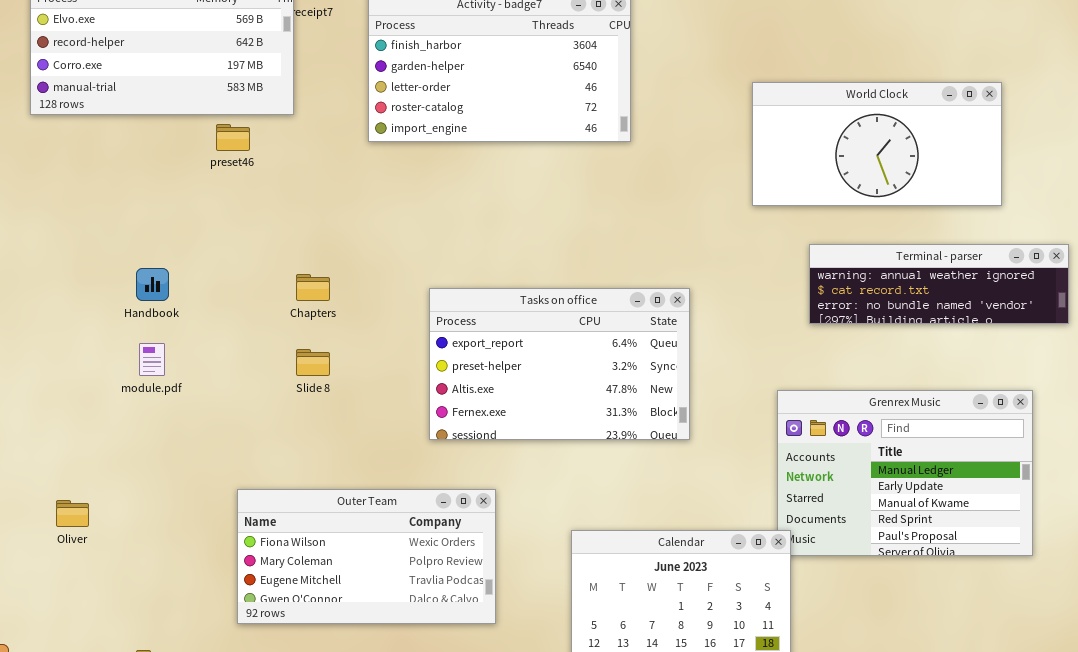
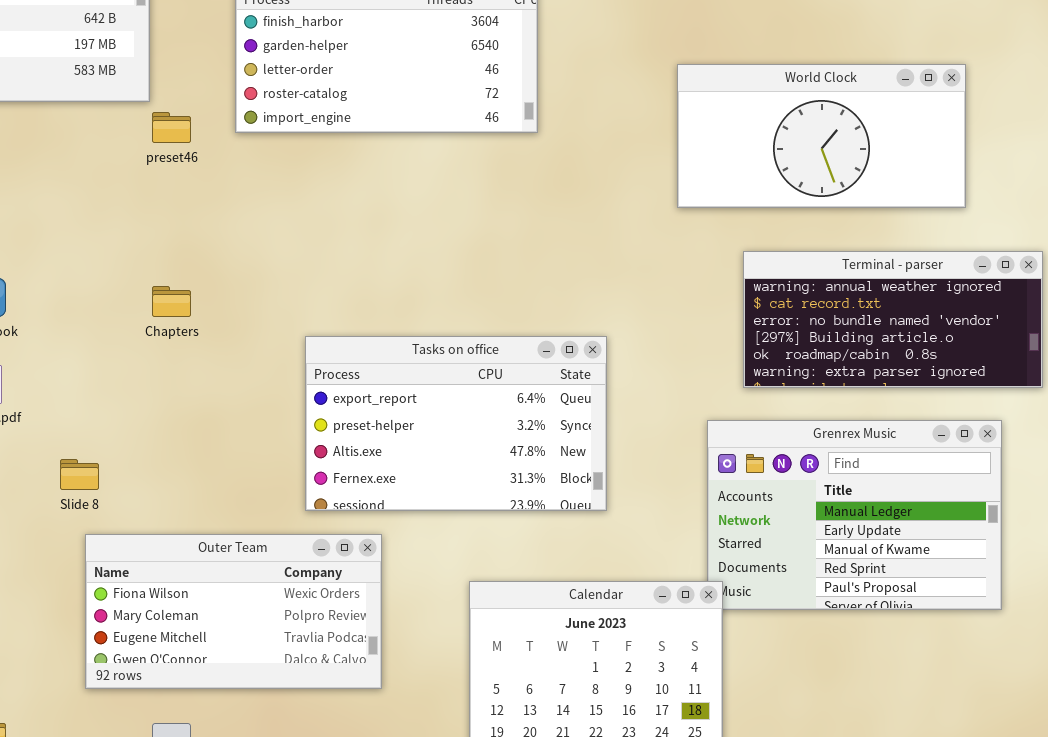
preset46: [216,124,250,151] -> [152,112,191,143], moved
Terminal - parser: [809,244,1069,324] -> [743,251,1043,388], resized
Tasks on office: [429,288,690,440] -> [305,336,607,511], moved
Slide 8: [296,349,330,376] -> [60,459,99,490], moved

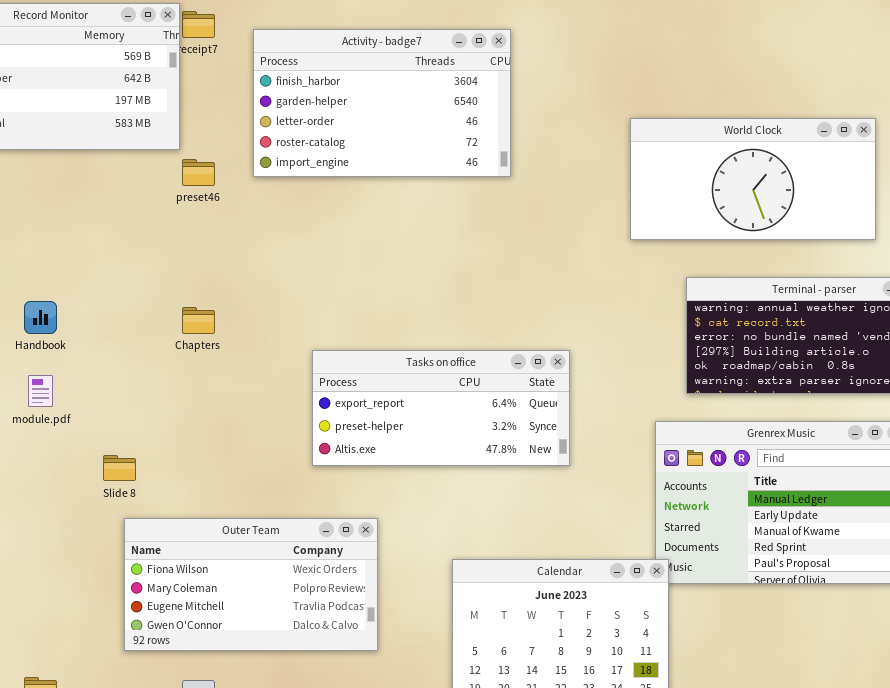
Tasks on office: [305,336,607,511] -> [312,350,570,466], resized

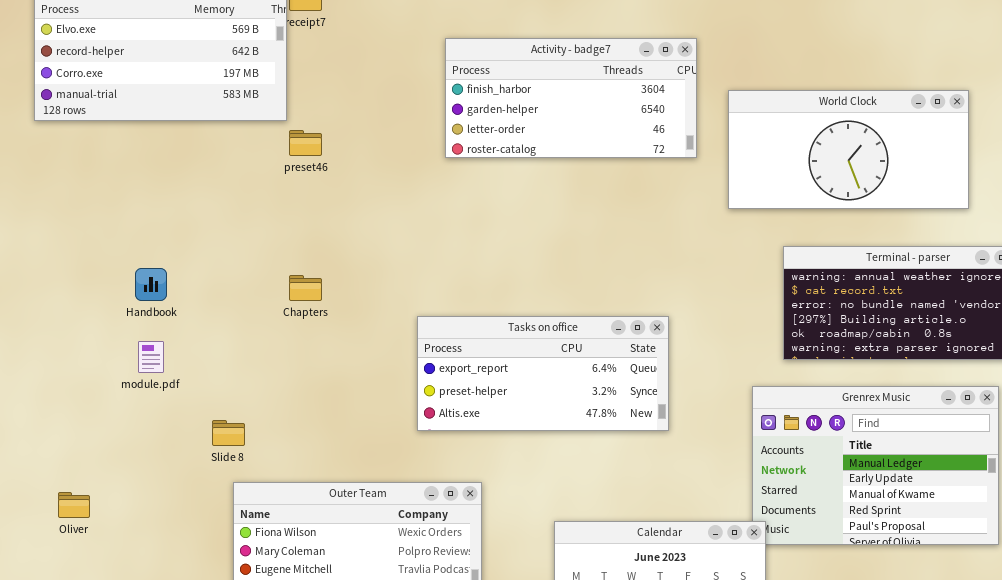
Activity - badge7: [253,29,511,177] -> [445,38,697,158], moved, resized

################

Write out the material above exactly. Skip the pictures.

▶ [Response to this task]
preset46: [216,124,250,151] -> [152,112,191,143], moved
Terminal - parser: [809,244,1069,324] -> [743,251,1043,388], resized
Tasks on office: [429,288,690,440] -> [305,336,607,511], moved
Slide 8: [296,349,330,376] -> [60,459,99,490], moved

Tasks on office: [305,336,607,511] -> [312,350,570,466], resized

Activity - badge7: [253,29,511,177] -> [445,38,697,158], moved, resized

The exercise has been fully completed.